> **Coordinate-based object records**:
——
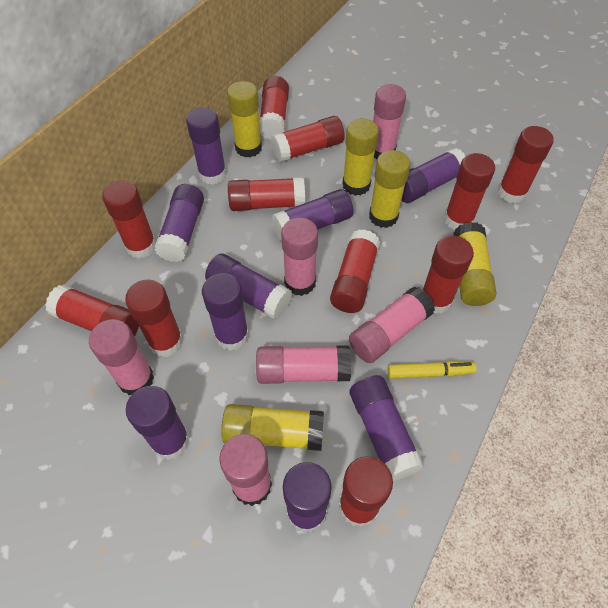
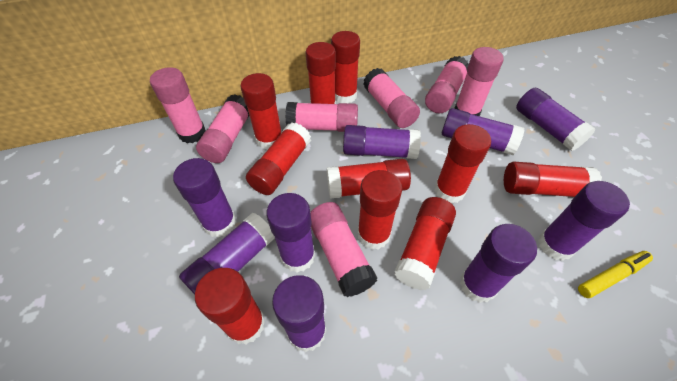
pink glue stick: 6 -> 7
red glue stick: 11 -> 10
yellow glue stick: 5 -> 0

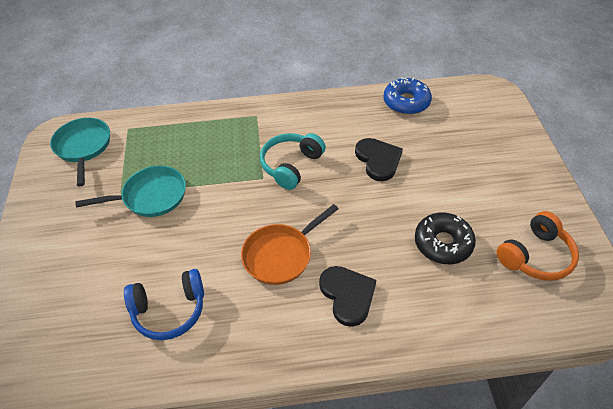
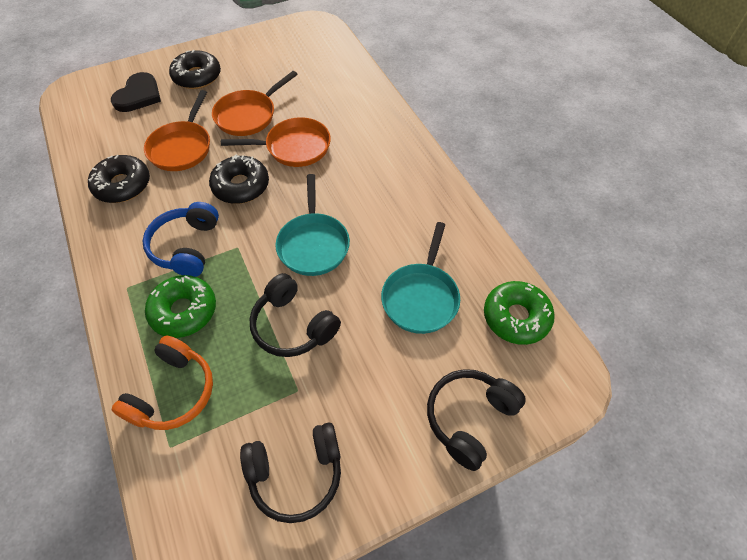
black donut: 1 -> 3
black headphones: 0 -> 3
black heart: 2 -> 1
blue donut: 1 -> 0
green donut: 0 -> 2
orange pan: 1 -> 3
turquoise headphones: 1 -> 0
——
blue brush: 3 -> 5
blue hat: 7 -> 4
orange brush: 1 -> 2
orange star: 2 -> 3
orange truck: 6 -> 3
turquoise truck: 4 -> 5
——
> **WORK ITEM**: Give back exactly the lines above from the one with "pink glue stick: 6 -> 7" through the one with "turquoise headphones: 1 -> 0", both included. Pictures don't belong in the copy.

> **TASK RESPONSE**:
pink glue stick: 6 -> 7
red glue stick: 11 -> 10
yellow glue stick: 5 -> 0

black donut: 1 -> 3
black headphones: 0 -> 3
black heart: 2 -> 1
blue donut: 1 -> 0
green donut: 0 -> 2
orange pan: 1 -> 3
turquoise headphones: 1 -> 0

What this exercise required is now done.